▸ Task goal:
Reproduce word for word the lines between those holding "ENC2 pin SW: D6 -> D2" and "IMU3 pin INT: 14 -> 6", inclusive, and nothing else from the data below.

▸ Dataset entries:
* * * * * * * * *

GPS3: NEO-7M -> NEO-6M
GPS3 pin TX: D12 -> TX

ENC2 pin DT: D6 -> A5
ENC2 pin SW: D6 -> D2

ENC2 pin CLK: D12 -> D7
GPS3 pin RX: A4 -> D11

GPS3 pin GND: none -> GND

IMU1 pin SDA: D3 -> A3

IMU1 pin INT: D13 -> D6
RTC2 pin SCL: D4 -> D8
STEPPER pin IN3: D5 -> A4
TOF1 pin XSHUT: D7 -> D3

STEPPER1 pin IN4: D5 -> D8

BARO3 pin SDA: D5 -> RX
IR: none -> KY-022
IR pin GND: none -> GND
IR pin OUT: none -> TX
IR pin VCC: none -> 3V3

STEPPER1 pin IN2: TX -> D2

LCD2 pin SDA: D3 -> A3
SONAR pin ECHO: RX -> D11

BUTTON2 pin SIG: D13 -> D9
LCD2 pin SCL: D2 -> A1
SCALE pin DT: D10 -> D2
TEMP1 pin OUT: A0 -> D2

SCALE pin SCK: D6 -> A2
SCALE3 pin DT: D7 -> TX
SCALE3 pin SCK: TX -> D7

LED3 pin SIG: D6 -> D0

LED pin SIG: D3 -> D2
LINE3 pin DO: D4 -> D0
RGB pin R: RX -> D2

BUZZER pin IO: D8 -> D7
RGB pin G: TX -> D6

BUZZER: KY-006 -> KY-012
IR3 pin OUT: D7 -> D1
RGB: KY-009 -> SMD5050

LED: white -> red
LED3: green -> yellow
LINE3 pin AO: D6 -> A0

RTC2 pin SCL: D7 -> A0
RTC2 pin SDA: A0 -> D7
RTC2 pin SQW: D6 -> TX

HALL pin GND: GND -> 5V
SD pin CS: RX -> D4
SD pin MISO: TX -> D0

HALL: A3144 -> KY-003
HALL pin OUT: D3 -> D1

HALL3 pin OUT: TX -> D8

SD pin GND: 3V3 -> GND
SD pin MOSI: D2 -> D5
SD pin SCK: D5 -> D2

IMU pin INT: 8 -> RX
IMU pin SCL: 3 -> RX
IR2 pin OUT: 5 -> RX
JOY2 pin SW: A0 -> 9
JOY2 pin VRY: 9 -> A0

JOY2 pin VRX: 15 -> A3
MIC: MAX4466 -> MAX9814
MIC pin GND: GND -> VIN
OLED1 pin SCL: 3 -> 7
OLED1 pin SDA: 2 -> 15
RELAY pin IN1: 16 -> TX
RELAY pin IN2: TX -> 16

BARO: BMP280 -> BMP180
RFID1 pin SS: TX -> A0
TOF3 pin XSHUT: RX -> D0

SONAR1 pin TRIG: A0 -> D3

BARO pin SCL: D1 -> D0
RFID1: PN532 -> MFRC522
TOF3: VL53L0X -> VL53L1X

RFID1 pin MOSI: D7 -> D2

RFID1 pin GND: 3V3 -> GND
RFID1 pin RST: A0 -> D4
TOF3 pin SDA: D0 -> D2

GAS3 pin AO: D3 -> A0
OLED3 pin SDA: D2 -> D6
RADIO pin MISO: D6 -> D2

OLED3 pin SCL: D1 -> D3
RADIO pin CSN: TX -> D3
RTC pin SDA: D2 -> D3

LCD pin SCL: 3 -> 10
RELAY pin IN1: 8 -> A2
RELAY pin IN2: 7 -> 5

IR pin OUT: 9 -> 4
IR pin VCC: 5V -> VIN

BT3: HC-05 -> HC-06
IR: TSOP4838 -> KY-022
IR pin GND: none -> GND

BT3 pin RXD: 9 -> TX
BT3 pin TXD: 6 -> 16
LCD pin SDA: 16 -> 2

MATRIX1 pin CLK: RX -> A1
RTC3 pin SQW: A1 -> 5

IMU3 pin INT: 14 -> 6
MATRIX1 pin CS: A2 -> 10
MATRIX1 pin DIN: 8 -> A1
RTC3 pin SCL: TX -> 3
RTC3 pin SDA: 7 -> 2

* * * * * * * * *

▸ Your solution:
ENC2 pin SW: D6 -> D2

ENC2 pin CLK: D12 -> D7
GPS3 pin RX: A4 -> D11

GPS3 pin GND: none -> GND

IMU1 pin SDA: D3 -> A3

IMU1 pin INT: D13 -> D6
RTC2 pin SCL: D4 -> D8
STEPPER pin IN3: D5 -> A4
TOF1 pin XSHUT: D7 -> D3

STEPPER1 pin IN4: D5 -> D8

BARO3 pin SDA: D5 -> RX
IR: none -> KY-022
IR pin GND: none -> GND
IR pin OUT: none -> TX
IR pin VCC: none -> 3V3

STEPPER1 pin IN2: TX -> D2

LCD2 pin SDA: D3 -> A3
SONAR pin ECHO: RX -> D11

BUTTON2 pin SIG: D13 -> D9
LCD2 pin SCL: D2 -> A1
SCALE pin DT: D10 -> D2
TEMP1 pin OUT: A0 -> D2

SCALE pin SCK: D6 -> A2
SCALE3 pin DT: D7 -> TX
SCALE3 pin SCK: TX -> D7

LED3 pin SIG: D6 -> D0

LED pin SIG: D3 -> D2
LINE3 pin DO: D4 -> D0
RGB pin R: RX -> D2

BUZZER pin IO: D8 -> D7
RGB pin G: TX -> D6

BUZZER: KY-006 -> KY-012
IR3 pin OUT: D7 -> D1
RGB: KY-009 -> SMD5050

LED: white -> red
LED3: green -> yellow
LINE3 pin AO: D6 -> A0

RTC2 pin SCL: D7 -> A0
RTC2 pin SDA: A0 -> D7
RTC2 pin SQW: D6 -> TX

HALL pin GND: GND -> 5V
SD pin CS: RX -> D4
SD pin MISO: TX -> D0

HALL: A3144 -> KY-003
HALL pin OUT: D3 -> D1

HALL3 pin OUT: TX -> D8

SD pin GND: 3V3 -> GND
SD pin MOSI: D2 -> D5
SD pin SCK: D5 -> D2

IMU pin INT: 8 -> RX
IMU pin SCL: 3 -> RX
IR2 pin OUT: 5 -> RX
JOY2 pin SW: A0 -> 9
JOY2 pin VRY: 9 -> A0

JOY2 pin VRX: 15 -> A3
MIC: MAX4466 -> MAX9814
MIC pin GND: GND -> VIN
OLED1 pin SCL: 3 -> 7
OLED1 pin SDA: 2 -> 15
RELAY pin IN1: 16 -> TX
RELAY pin IN2: TX -> 16

BARO: BMP280 -> BMP180
RFID1 pin SS: TX -> A0
TOF3 pin XSHUT: RX -> D0

SONAR1 pin TRIG: A0 -> D3

BARO pin SCL: D1 -> D0
RFID1: PN532 -> MFRC522
TOF3: VL53L0X -> VL53L1X

RFID1 pin MOSI: D7 -> D2

RFID1 pin GND: 3V3 -> GND
RFID1 pin RST: A0 -> D4
TOF3 pin SDA: D0 -> D2

GAS3 pin AO: D3 -> A0
OLED3 pin SDA: D2 -> D6
RADIO pin MISO: D6 -> D2

OLED3 pin SCL: D1 -> D3
RADIO pin CSN: TX -> D3
RTC pin SDA: D2 -> D3

LCD pin SCL: 3 -> 10
RELAY pin IN1: 8 -> A2
RELAY pin IN2: 7 -> 5

IR pin OUT: 9 -> 4
IR pin VCC: 5V -> VIN

BT3: HC-05 -> HC-06
IR: TSOP4838 -> KY-022
IR pin GND: none -> GND

BT3 pin RXD: 9 -> TX
BT3 pin TXD: 6 -> 16
LCD pin SDA: 16 -> 2

MATRIX1 pin CLK: RX -> A1
RTC3 pin SQW: A1 -> 5

IMU3 pin INT: 14 -> 6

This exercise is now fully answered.